Data extracted from a collection:
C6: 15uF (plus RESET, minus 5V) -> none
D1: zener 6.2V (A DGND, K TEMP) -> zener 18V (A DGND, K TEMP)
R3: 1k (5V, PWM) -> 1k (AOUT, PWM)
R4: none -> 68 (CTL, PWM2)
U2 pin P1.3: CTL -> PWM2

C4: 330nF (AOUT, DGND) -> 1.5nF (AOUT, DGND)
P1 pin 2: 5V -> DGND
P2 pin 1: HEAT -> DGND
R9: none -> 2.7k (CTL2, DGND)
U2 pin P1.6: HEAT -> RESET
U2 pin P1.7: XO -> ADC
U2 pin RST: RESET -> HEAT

==

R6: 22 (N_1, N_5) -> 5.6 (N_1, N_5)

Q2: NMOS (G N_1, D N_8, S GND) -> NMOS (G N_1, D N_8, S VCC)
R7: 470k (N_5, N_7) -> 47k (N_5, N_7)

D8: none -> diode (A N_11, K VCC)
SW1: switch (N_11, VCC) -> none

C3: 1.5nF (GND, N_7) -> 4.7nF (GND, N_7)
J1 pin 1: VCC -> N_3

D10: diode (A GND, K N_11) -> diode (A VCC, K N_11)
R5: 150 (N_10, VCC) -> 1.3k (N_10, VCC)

▶ _Exercise details_
Above are the records; repeat exactly the lines from the one holding "U2 pin P1.3: CTL -> PWM2" down to the one holding "U2 pin RST: RESET -> HEAT", end lines included.

▶ _Task response_
U2 pin P1.3: CTL -> PWM2

C4: 330nF (AOUT, DGND) -> 1.5nF (AOUT, DGND)
P1 pin 2: 5V -> DGND
P2 pin 1: HEAT -> DGND
R9: none -> 2.7k (CTL2, DGND)
U2 pin P1.6: HEAT -> RESET
U2 pin P1.7: XO -> ADC
U2 pin RST: RESET -> HEAT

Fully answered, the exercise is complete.